Exercise —
Below are the entries. Transcribe exactly the lines from the one with "IR3 pin OUT: 15 -> TX" through the one with "POT pin SIG: A0 -> MI", ends included, and leave out all others.

━━━━━━━━━━

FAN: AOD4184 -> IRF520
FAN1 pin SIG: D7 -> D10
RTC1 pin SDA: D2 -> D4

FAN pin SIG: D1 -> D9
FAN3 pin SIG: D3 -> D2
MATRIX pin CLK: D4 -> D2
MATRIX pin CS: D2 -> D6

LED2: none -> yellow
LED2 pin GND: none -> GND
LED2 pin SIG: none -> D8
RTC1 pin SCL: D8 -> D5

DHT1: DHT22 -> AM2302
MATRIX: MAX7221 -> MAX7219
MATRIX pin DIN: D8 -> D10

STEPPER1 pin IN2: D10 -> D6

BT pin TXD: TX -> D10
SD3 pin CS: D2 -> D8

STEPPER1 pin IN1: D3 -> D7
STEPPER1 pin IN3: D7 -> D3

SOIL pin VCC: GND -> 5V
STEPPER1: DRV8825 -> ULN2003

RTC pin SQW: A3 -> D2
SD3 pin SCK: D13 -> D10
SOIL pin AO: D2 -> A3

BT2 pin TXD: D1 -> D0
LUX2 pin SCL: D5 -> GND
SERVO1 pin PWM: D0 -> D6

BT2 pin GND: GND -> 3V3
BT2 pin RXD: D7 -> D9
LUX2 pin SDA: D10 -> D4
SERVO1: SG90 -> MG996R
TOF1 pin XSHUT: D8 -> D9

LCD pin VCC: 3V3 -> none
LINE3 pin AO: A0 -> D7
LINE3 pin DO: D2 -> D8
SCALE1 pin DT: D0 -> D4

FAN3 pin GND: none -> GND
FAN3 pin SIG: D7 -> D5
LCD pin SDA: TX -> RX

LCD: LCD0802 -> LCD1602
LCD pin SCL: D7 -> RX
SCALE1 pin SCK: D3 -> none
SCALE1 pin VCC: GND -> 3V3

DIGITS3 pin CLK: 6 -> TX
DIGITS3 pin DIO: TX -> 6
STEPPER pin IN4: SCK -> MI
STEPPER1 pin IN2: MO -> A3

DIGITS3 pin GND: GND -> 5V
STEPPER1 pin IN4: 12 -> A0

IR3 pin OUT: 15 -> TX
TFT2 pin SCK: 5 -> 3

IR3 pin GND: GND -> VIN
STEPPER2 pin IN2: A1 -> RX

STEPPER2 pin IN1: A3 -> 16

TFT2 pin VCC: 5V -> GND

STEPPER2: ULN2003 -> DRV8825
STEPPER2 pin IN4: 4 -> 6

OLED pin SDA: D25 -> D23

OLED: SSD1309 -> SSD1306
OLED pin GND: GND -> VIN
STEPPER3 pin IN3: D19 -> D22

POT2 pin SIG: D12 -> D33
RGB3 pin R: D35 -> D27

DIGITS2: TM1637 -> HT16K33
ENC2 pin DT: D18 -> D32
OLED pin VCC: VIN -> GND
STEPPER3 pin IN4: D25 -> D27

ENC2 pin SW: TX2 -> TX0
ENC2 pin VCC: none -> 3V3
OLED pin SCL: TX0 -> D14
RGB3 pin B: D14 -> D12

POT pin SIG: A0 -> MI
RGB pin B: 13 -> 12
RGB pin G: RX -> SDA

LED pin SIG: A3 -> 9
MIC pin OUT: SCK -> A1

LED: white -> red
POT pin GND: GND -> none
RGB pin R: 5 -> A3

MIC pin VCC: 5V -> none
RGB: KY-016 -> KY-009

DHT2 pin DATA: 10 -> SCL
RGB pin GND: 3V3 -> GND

━━━━━━━━━━

Task solution —
IR3 pin OUT: 15 -> TX
TFT2 pin SCK: 5 -> 3

IR3 pin GND: GND -> VIN
STEPPER2 pin IN2: A1 -> RX

STEPPER2 pin IN1: A3 -> 16

TFT2 pin VCC: 5V -> GND

STEPPER2: ULN2003 -> DRV8825
STEPPER2 pin IN4: 4 -> 6

OLED pin SDA: D25 -> D23

OLED: SSD1309 -> SSD1306
OLED pin GND: GND -> VIN
STEPPER3 pin IN3: D19 -> D22

POT2 pin SIG: D12 -> D33
RGB3 pin R: D35 -> D27

DIGITS2: TM1637 -> HT16K33
ENC2 pin DT: D18 -> D32
OLED pin VCC: VIN -> GND
STEPPER3 pin IN4: D25 -> D27

ENC2 pin SW: TX2 -> TX0
ENC2 pin VCC: none -> 3V3
OLED pin SCL: TX0 -> D14
RGB3 pin B: D14 -> D12

POT pin SIG: A0 -> MI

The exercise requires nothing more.